**Data extracted from a collection**

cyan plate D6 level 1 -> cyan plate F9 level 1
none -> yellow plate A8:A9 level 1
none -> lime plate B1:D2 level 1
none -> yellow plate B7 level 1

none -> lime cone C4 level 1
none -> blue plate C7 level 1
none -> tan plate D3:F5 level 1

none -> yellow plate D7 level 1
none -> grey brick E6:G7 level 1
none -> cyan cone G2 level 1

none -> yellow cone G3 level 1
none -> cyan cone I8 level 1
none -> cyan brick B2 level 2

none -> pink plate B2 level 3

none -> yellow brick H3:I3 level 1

==

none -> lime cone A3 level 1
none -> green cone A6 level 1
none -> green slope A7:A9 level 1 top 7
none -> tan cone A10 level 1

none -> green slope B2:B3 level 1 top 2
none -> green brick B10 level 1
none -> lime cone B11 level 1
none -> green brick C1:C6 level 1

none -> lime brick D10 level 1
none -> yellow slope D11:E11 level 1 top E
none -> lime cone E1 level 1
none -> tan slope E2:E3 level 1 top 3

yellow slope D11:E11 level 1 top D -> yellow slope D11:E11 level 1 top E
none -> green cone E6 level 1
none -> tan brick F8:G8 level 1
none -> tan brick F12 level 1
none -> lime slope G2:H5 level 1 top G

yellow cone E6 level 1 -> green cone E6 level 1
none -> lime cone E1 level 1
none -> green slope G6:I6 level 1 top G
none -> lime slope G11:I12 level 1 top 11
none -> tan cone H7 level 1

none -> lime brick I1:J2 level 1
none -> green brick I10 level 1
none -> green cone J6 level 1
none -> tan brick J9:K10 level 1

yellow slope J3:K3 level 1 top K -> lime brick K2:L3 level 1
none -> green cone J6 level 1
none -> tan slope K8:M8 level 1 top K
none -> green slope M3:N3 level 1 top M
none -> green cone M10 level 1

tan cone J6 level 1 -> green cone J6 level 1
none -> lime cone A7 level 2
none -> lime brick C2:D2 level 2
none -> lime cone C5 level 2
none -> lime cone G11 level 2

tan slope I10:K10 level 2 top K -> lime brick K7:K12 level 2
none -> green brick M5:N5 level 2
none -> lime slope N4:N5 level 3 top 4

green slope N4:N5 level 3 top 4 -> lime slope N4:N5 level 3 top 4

**YOUR TASK**
Look above for the line holding "none -> lime brick D10 level 1" and the line holding "none -> lime cone G11 level 2", then output exactly those two lines and every line between them, nothing more.

**EXERCISE OUTPUT**
none -> lime brick D10 level 1
none -> yellow slope D11:E11 level 1 top E
none -> lime cone E1 level 1
none -> tan slope E2:E3 level 1 top 3

yellow slope D11:E11 level 1 top D -> yellow slope D11:E11 level 1 top E
none -> green cone E6 level 1
none -> tan brick F8:G8 level 1
none -> tan brick F12 level 1
none -> lime slope G2:H5 level 1 top G

yellow cone E6 level 1 -> green cone E6 level 1
none -> lime cone E1 level 1
none -> green slope G6:I6 level 1 top G
none -> lime slope G11:I12 level 1 top 11
none -> tan cone H7 level 1

none -> lime brick I1:J2 level 1
none -> green brick I10 level 1
none -> green cone J6 level 1
none -> tan brick J9:K10 level 1

yellow slope J3:K3 level 1 top K -> lime brick K2:L3 level 1
none -> green cone J6 level 1
none -> tan slope K8:M8 level 1 top K
none -> green slope M3:N3 level 1 top M
none -> green cone M10 level 1

tan cone J6 level 1 -> green cone J6 level 1
none -> lime cone A7 level 2
none -> lime brick C2:D2 level 2
none -> lime cone C5 level 2
none -> lime cone G11 level 2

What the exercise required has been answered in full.